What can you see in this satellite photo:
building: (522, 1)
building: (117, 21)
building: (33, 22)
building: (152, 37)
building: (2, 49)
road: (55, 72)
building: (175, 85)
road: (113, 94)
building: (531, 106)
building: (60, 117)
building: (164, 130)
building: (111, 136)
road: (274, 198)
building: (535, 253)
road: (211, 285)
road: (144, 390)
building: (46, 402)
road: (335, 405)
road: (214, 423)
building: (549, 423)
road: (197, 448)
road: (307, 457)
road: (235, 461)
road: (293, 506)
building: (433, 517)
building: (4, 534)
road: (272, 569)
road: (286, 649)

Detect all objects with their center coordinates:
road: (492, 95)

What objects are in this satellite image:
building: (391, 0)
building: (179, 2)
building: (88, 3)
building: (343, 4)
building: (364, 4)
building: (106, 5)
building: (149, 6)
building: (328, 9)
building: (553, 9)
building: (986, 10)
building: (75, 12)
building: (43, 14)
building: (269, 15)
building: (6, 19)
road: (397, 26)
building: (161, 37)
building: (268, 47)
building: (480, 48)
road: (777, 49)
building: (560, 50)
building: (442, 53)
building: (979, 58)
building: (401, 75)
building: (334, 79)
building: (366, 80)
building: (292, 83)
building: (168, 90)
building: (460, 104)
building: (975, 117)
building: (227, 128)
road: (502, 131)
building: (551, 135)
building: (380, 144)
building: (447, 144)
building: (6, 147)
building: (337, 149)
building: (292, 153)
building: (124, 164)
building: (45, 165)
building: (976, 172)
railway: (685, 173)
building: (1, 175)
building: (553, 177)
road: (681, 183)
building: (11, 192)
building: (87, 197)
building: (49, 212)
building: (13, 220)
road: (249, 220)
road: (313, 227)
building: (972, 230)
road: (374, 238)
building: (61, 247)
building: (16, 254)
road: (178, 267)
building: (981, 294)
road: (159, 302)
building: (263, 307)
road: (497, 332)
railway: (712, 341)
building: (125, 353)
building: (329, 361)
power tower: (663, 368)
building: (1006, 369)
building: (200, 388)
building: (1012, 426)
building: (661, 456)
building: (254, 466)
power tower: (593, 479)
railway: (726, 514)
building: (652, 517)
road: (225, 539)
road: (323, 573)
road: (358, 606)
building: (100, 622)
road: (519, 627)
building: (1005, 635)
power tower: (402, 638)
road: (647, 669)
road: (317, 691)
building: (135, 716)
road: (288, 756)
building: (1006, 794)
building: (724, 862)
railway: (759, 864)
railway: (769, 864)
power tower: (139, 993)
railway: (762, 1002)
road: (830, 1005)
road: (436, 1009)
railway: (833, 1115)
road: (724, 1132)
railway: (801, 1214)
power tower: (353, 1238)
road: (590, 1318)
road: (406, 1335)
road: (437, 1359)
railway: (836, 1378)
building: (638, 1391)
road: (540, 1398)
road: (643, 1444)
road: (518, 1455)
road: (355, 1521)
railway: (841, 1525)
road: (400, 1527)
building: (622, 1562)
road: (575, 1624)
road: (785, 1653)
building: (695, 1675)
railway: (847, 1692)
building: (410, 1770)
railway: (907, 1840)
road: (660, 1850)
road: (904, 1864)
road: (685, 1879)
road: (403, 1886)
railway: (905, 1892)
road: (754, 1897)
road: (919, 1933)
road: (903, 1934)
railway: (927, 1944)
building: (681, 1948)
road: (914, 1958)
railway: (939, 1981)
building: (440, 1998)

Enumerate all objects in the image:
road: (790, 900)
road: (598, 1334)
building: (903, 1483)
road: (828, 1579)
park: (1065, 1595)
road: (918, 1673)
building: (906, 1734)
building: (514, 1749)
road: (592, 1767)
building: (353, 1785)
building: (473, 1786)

> Your instructions
The answer should be all the entries, restated with no word changed.

> Your solution
What can you see in this satellite photo:
building: (522, 1)
building: (117, 21)
building: (33, 22)
building: (152, 37)
building: (2, 49)
road: (55, 72)
building: (175, 85)
road: (113, 94)
building: (531, 106)
building: (60, 117)
building: (164, 130)
building: (111, 136)
road: (274, 198)
building: (535, 253)
road: (211, 285)
road: (144, 390)
building: (46, 402)
road: (335, 405)
road: (214, 423)
building: (549, 423)
road: (197, 448)
road: (307, 457)
road: (235, 461)
road: (293, 506)
building: (433, 517)
building: (4, 534)
road: (272, 569)
road: (286, 649)

Detect all objects with their center coordinates:
road: (492, 95)

What objects are in this satellite image:
building: (391, 0)
building: (179, 2)
building: (88, 3)
building: (343, 4)
building: (364, 4)
building: (106, 5)
building: (149, 6)
building: (328, 9)
building: (553, 9)
building: (986, 10)
building: (75, 12)
building: (43, 14)
building: (269, 15)
building: (6, 19)
road: (397, 26)
building: (161, 37)
building: (268, 47)
building: (480, 48)
road: (777, 49)
building: (560, 50)
building: (442, 53)
building: (979, 58)
building: (401, 75)
building: (334, 79)
building: (366, 80)
building: (292, 83)
building: (168, 90)
building: (460, 104)
building: (975, 117)
building: (227, 128)
road: (502, 131)
building: (551, 135)
building: (380, 144)
building: (447, 144)
building: (6, 147)
building: (337, 149)
building: (292, 153)
building: (124, 164)
building: (45, 165)
building: (976, 172)
railway: (685, 173)
building: (1, 175)
building: (553, 177)
road: (681, 183)
building: (11, 192)
building: (87, 197)
building: (49, 212)
building: (13, 220)
road: (249, 220)
road: (313, 227)
building: (972, 230)
road: (374, 238)
building: (61, 247)
building: (16, 254)
road: (178, 267)
building: (981, 294)
road: (159, 302)
building: (263, 307)
road: (497, 332)
railway: (712, 341)
building: (125, 353)
building: (329, 361)
power tower: (663, 368)
building: (1006, 369)
building: (200, 388)
building: (1012, 426)
building: (661, 456)
building: (254, 466)
power tower: (593, 479)
railway: (726, 514)
building: (652, 517)
road: (225, 539)
road: (323, 573)
road: (358, 606)
building: (100, 622)
road: (519, 627)
building: (1005, 635)
power tower: (402, 638)
road: (647, 669)
road: (317, 691)
building: (135, 716)
road: (288, 756)
building: (1006, 794)
building: (724, 862)
railway: (759, 864)
railway: (769, 864)
power tower: (139, 993)
railway: (762, 1002)
road: (830, 1005)
road: (436, 1009)
railway: (833, 1115)
road: (724, 1132)
railway: (801, 1214)
power tower: (353, 1238)
road: (590, 1318)
road: (406, 1335)
road: (437, 1359)
railway: (836, 1378)
building: (638, 1391)
road: (540, 1398)
road: (643, 1444)
road: (518, 1455)
road: (355, 1521)
railway: (841, 1525)
road: (400, 1527)
building: (622, 1562)
road: (575, 1624)
road: (785, 1653)
building: (695, 1675)
railway: (847, 1692)
building: (410, 1770)
railway: (907, 1840)
road: (660, 1850)
road: (904, 1864)
road: (685, 1879)
road: (403, 1886)
railway: (905, 1892)
road: (754, 1897)
road: (919, 1933)
road: (903, 1934)
railway: (927, 1944)
building: (681, 1948)
road: (914, 1958)
railway: (939, 1981)
building: (440, 1998)

Enumerate all objects in the image:
road: (790, 900)
road: (598, 1334)
building: (903, 1483)
road: (828, 1579)
park: (1065, 1595)
road: (918, 1673)
building: (906, 1734)
building: (514, 1749)
road: (592, 1767)
building: (353, 1785)
building: (473, 1786)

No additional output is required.